Object transformation records
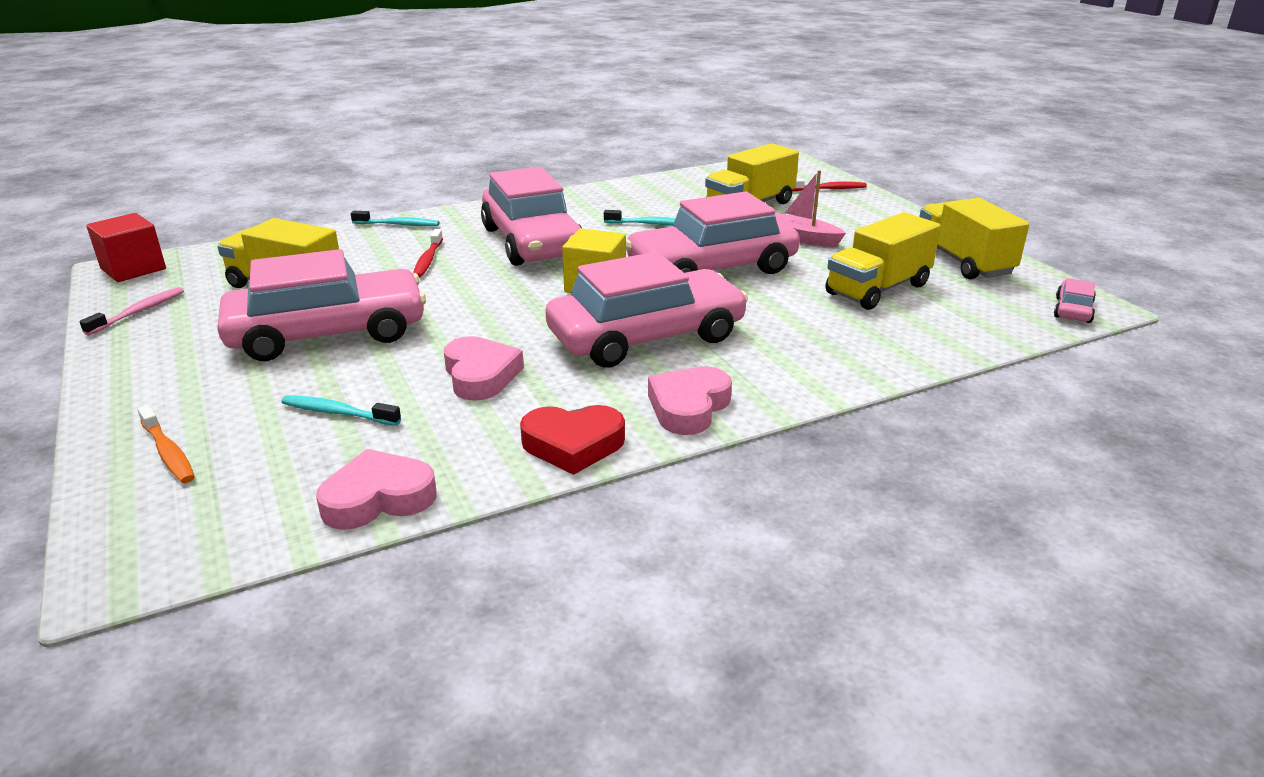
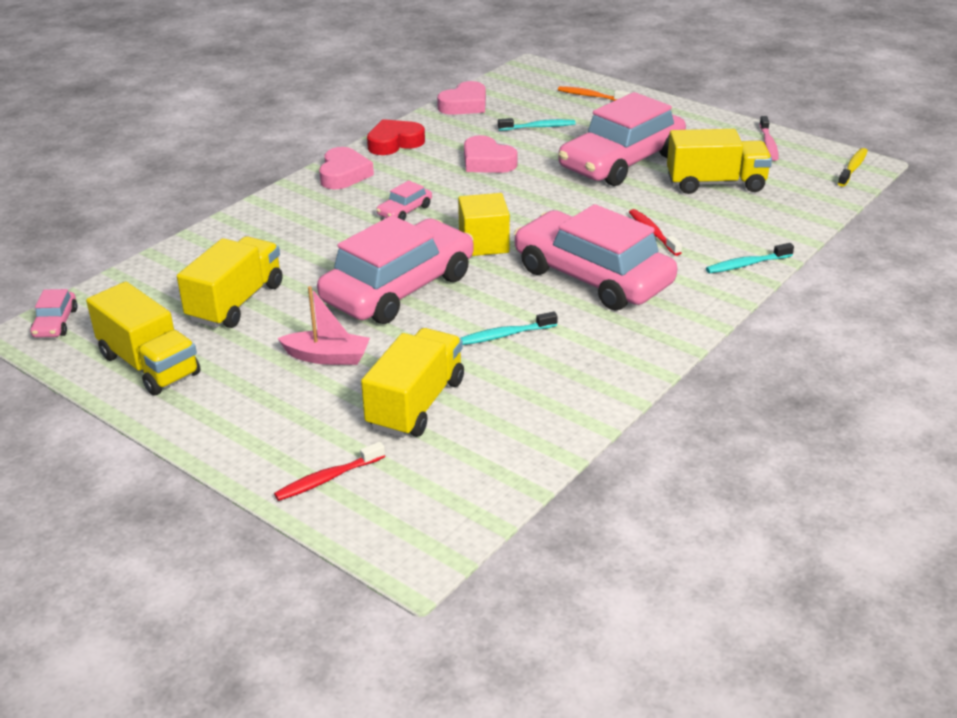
camera: 155 degrees right, 5 degrees up
(133, 269) = (853, 168): red cube -> yellow toothbrush
(646, 337) = (404, 211): pink car -> pink car, size x0.41

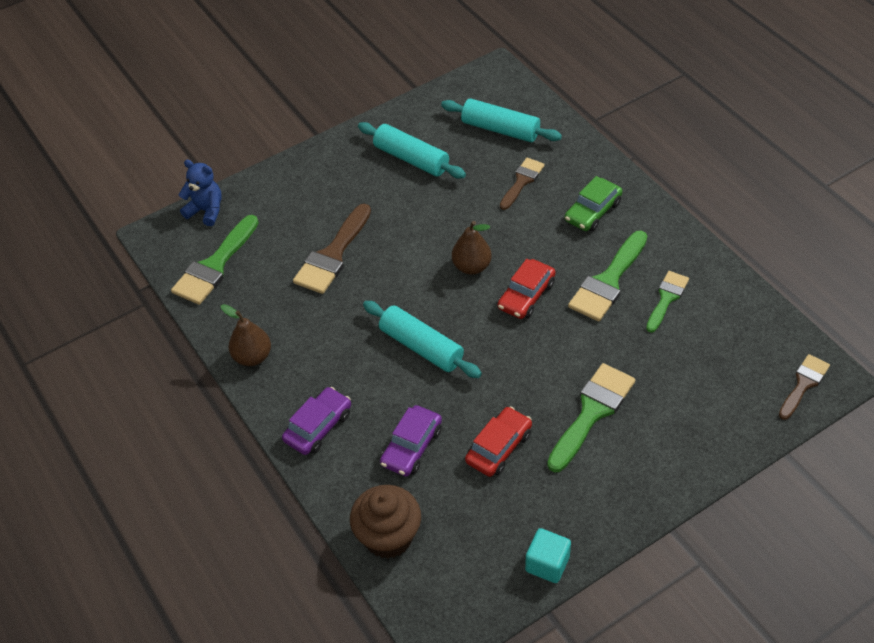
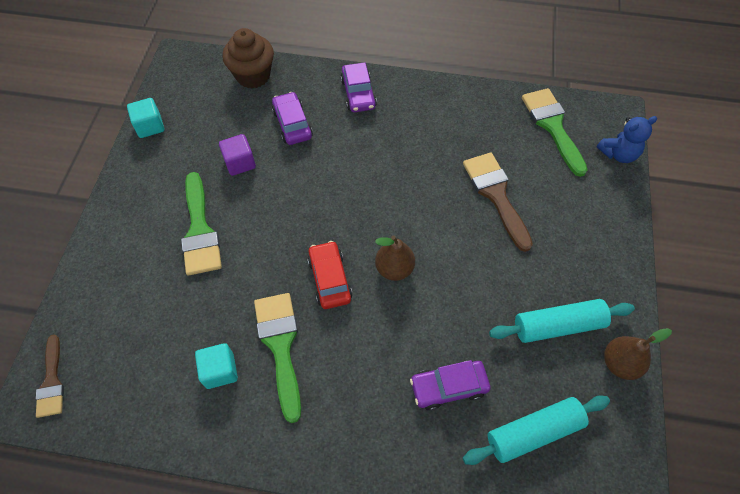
camera: 130 degrees right, 10 degrees up
(252, 357) = (447, 97): brown pear -> brown pear (620, 363)
(421, 347) = (357, 183): turquoise rolling pin -> none
(498, 447) = (240, 163): red car -> purple cube
(522, 181) = (448, 387): brown brush -> purple car
(593, 211) = (358, 409): green car -> none
(666, 298) = (220, 371): green brush -> turquoise cube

Problem to solve: Among the records above, find each line holding "purple" and list it.

Output:
(498, 447) = (240, 163): red car -> purple cube
(522, 181) = (448, 387): brown brush -> purple car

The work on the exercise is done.